Requirement. Only the pictures are to be left out, and the rest of the entries should be reproduced exactly.

[[ Entries provided, beginning ]]

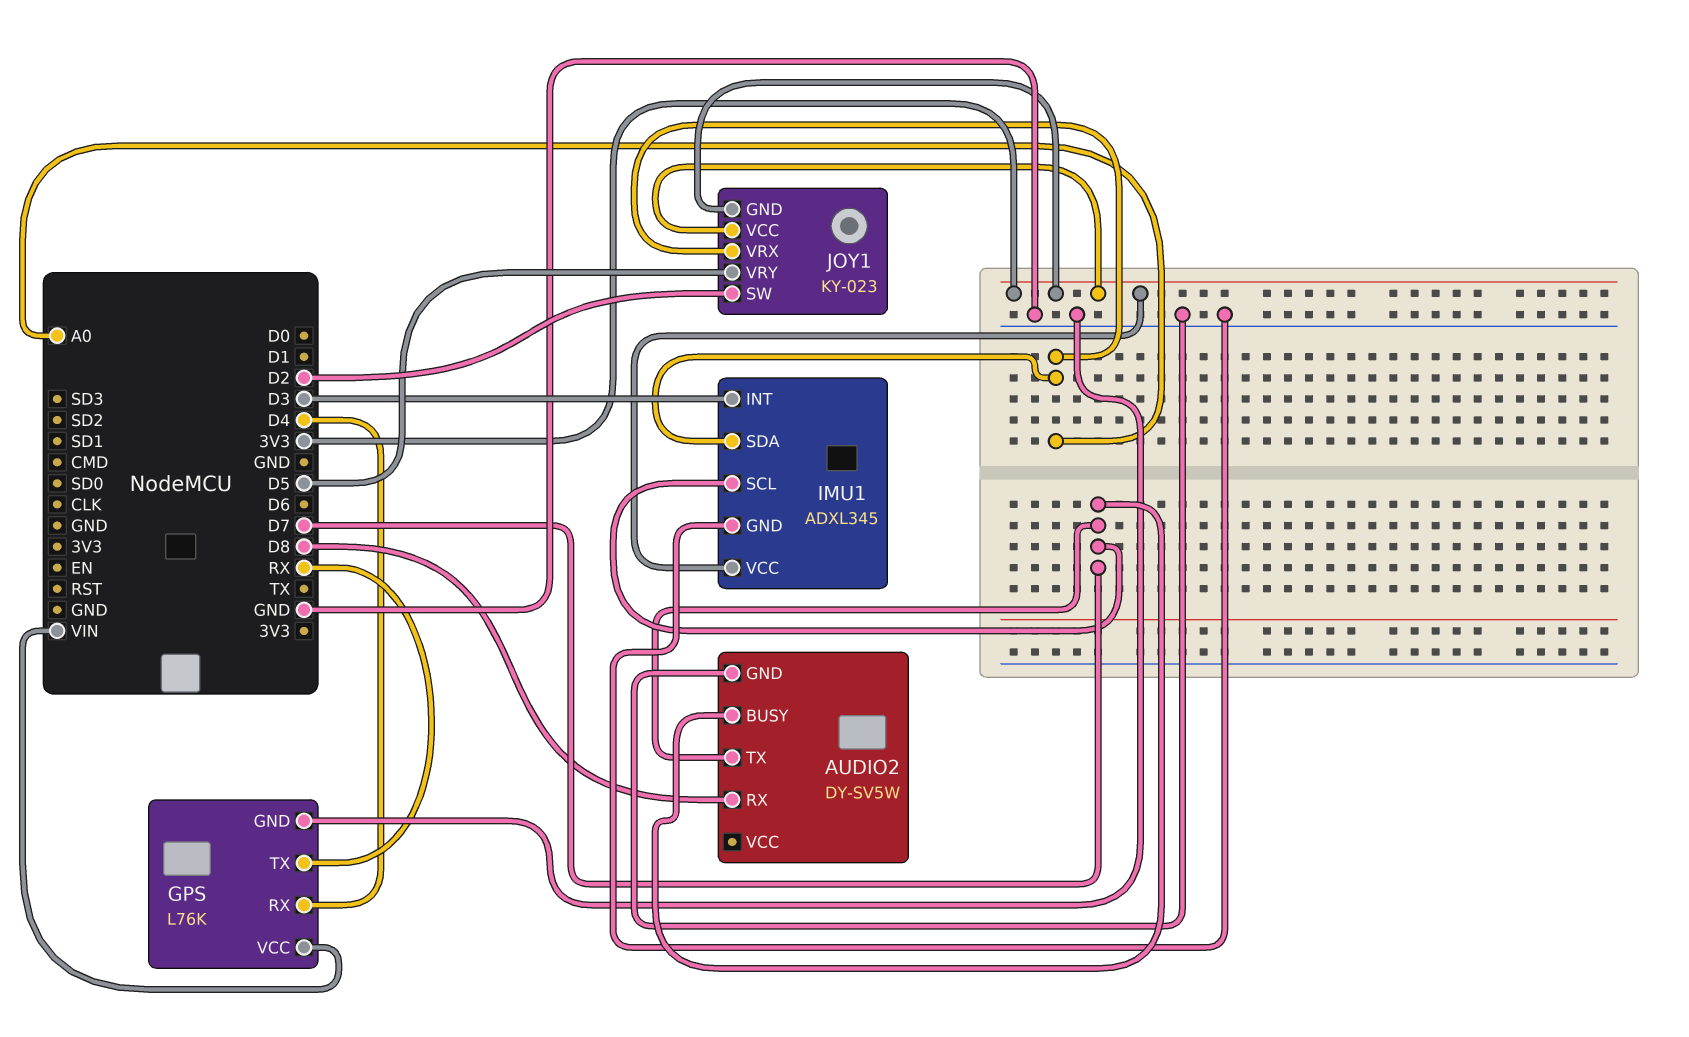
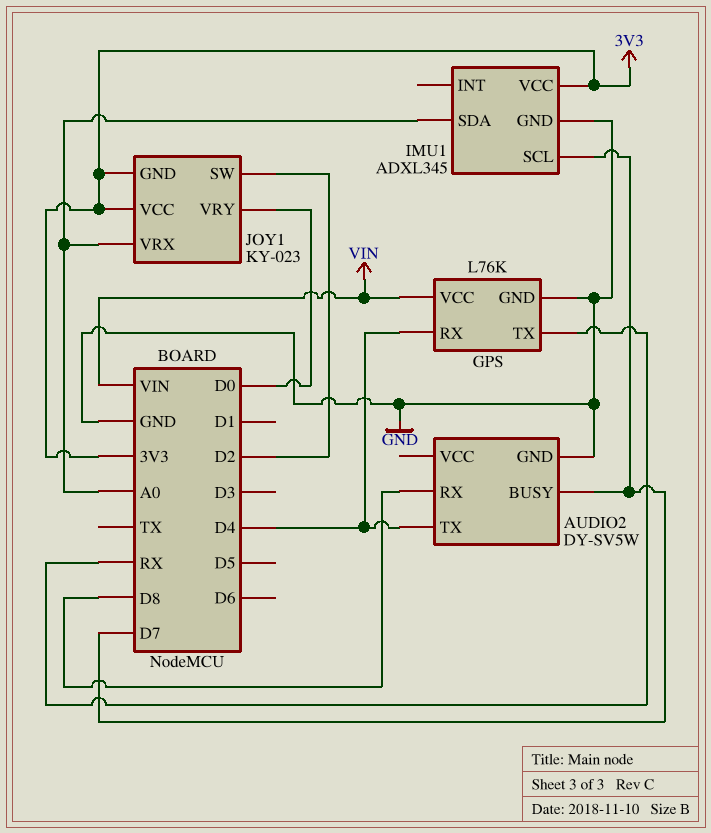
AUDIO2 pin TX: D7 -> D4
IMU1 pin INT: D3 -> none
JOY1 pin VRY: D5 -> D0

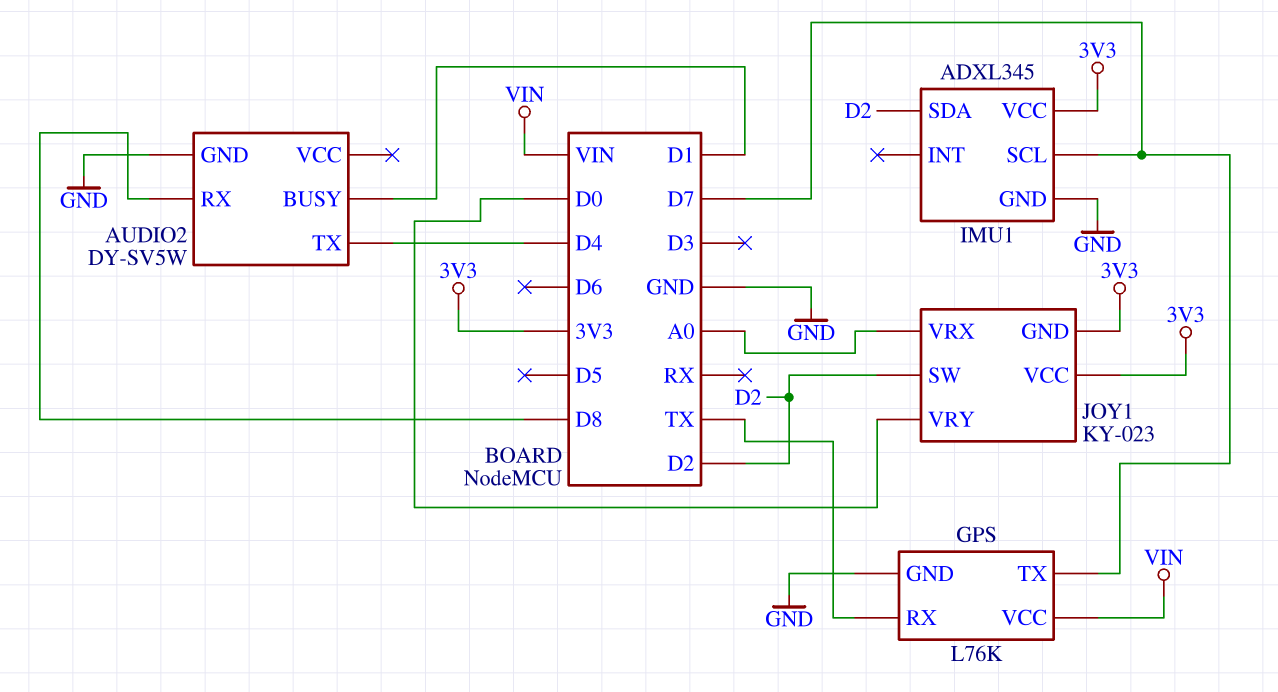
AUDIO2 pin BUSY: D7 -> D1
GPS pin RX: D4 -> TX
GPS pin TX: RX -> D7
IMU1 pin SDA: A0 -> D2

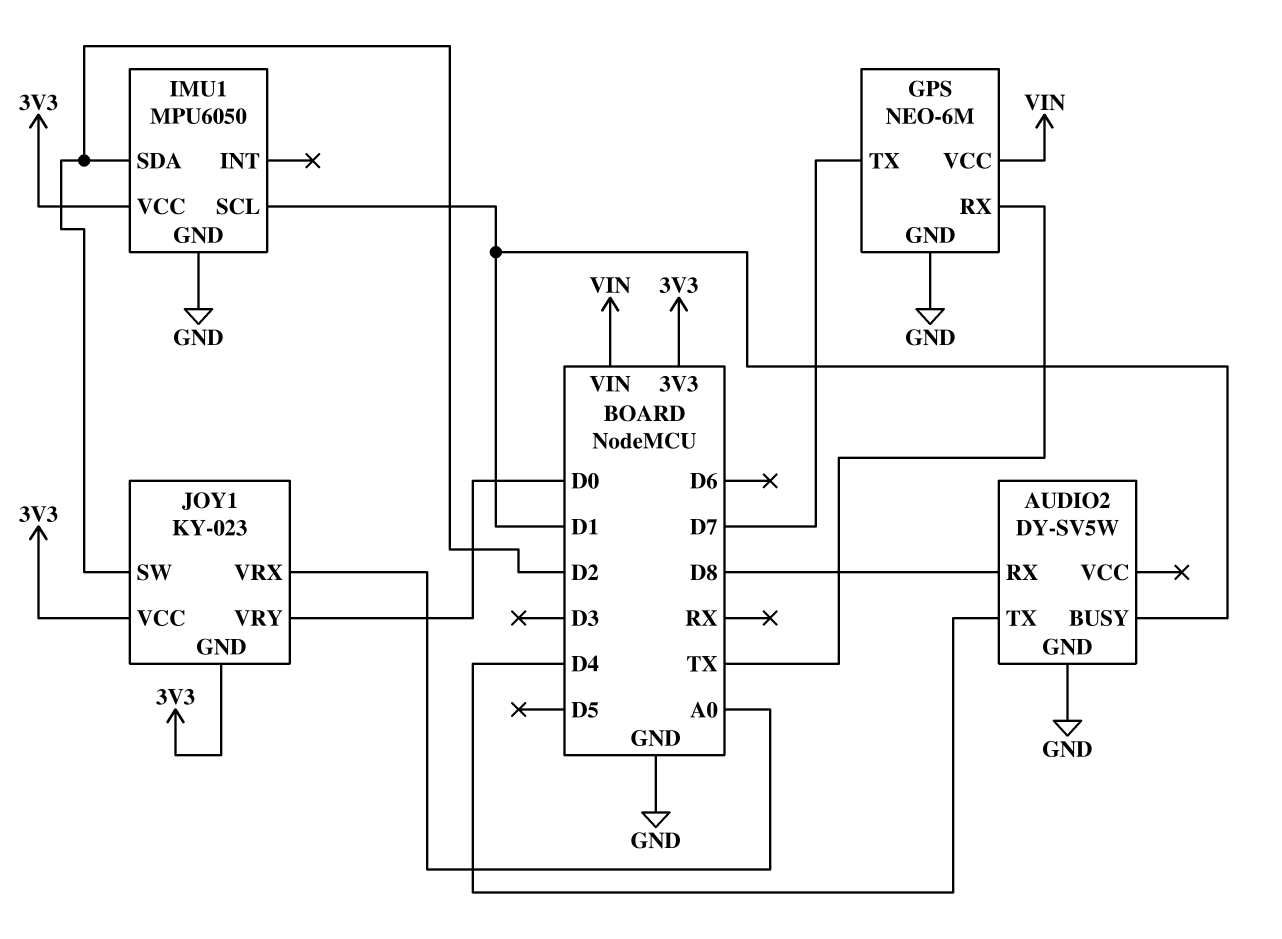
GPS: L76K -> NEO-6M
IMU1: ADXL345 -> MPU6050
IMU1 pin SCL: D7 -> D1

[[ Entries provided, end ]]

Exercise response.
AUDIO2 pin TX: D7 -> D4
IMU1 pin INT: D3 -> none
JOY1 pin VRY: D5 -> D0

AUDIO2 pin BUSY: D7 -> D1
GPS pin RX: D4 -> TX
GPS pin TX: RX -> D7
IMU1 pin SDA: A0 -> D2

GPS: L76K -> NEO-6M
IMU1: ADXL345 -> MPU6050
IMU1 pin SCL: D7 -> D1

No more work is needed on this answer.